(Material for this task begins)

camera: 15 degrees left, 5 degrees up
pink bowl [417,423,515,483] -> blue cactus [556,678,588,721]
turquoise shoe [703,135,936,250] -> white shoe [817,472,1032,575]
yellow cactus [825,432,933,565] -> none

(Material for this task ends)
(Material for this task begins)

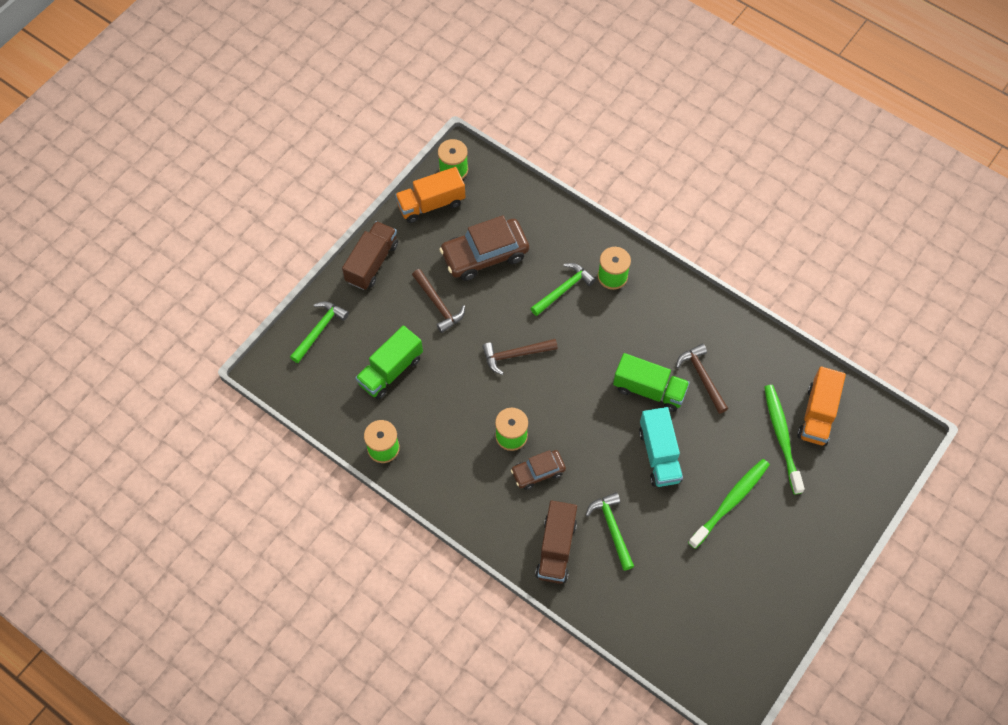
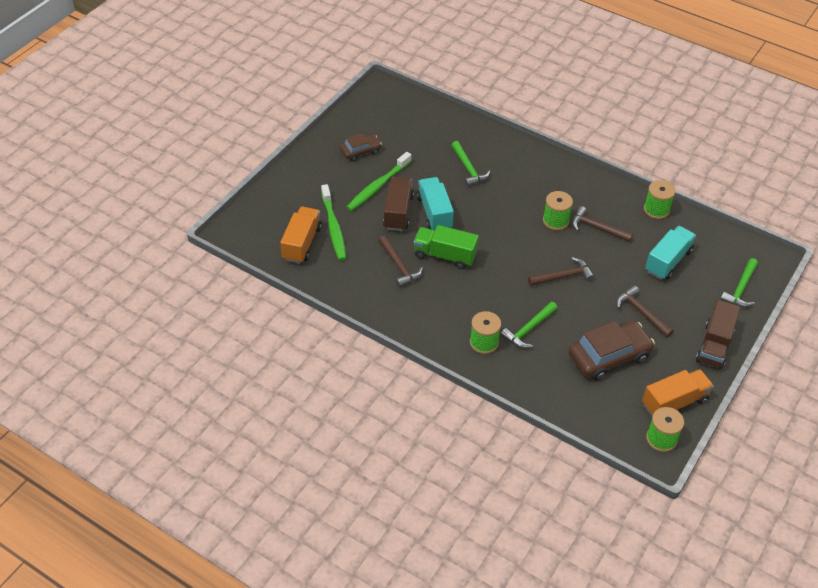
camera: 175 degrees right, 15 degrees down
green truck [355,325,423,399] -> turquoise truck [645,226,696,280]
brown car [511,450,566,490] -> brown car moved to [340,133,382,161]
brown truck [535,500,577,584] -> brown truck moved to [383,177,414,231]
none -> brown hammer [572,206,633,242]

(Material for this task ends)
(Material for this task begins)

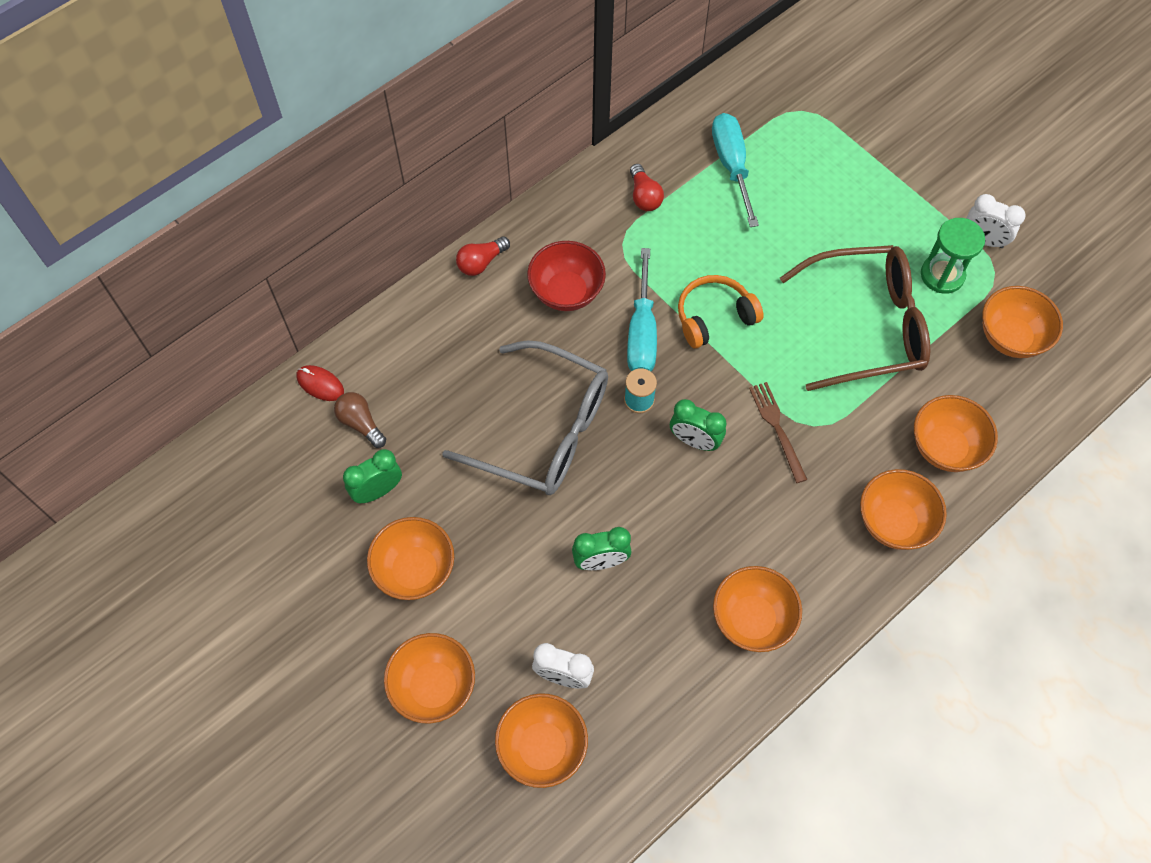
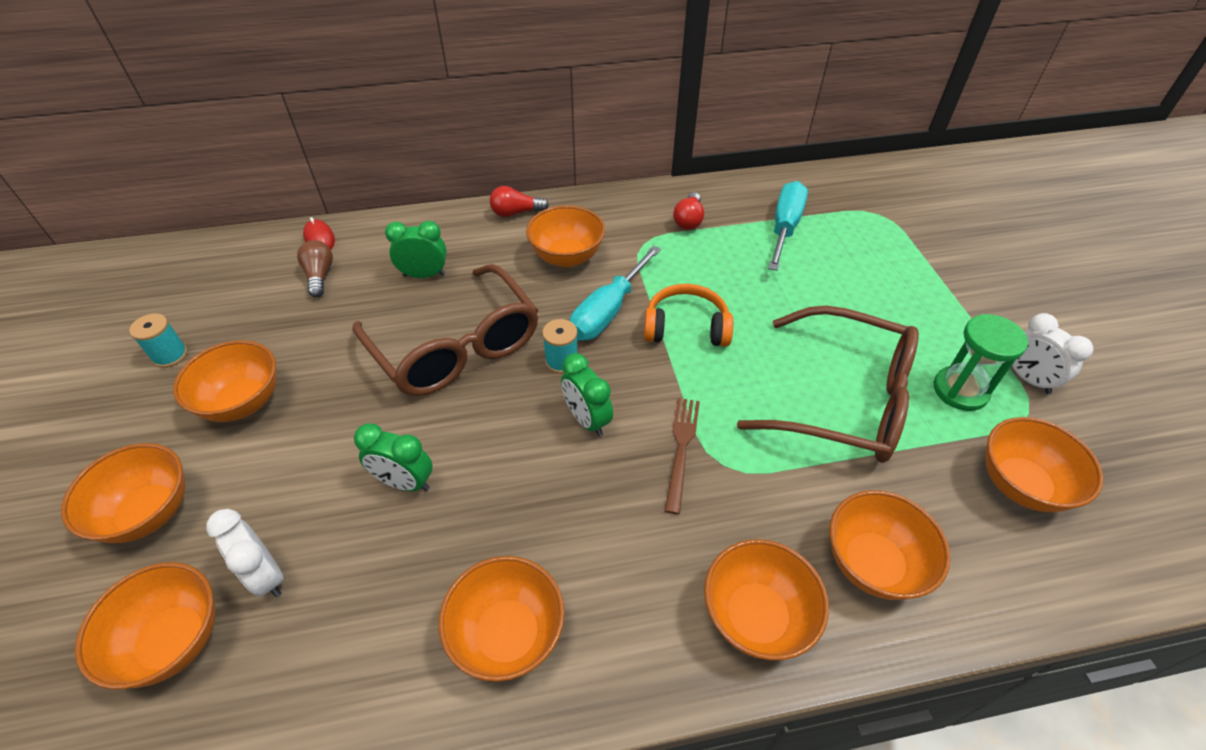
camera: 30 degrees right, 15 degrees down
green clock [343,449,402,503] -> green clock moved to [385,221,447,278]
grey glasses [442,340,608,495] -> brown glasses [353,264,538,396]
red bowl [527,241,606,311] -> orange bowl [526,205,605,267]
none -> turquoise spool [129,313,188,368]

(Material for this task ends)

**Exercise aim**: Above are the records; from them, give again exactly the lines from the one containing "brown car [511,450,566,490]" through the one containing "none -> brown hammer [572,206,633,242]", both included.

**Task result**:
brown car [511,450,566,490] -> brown car moved to [340,133,382,161]
brown truck [535,500,577,584] -> brown truck moved to [383,177,414,231]
none -> brown hammer [572,206,633,242]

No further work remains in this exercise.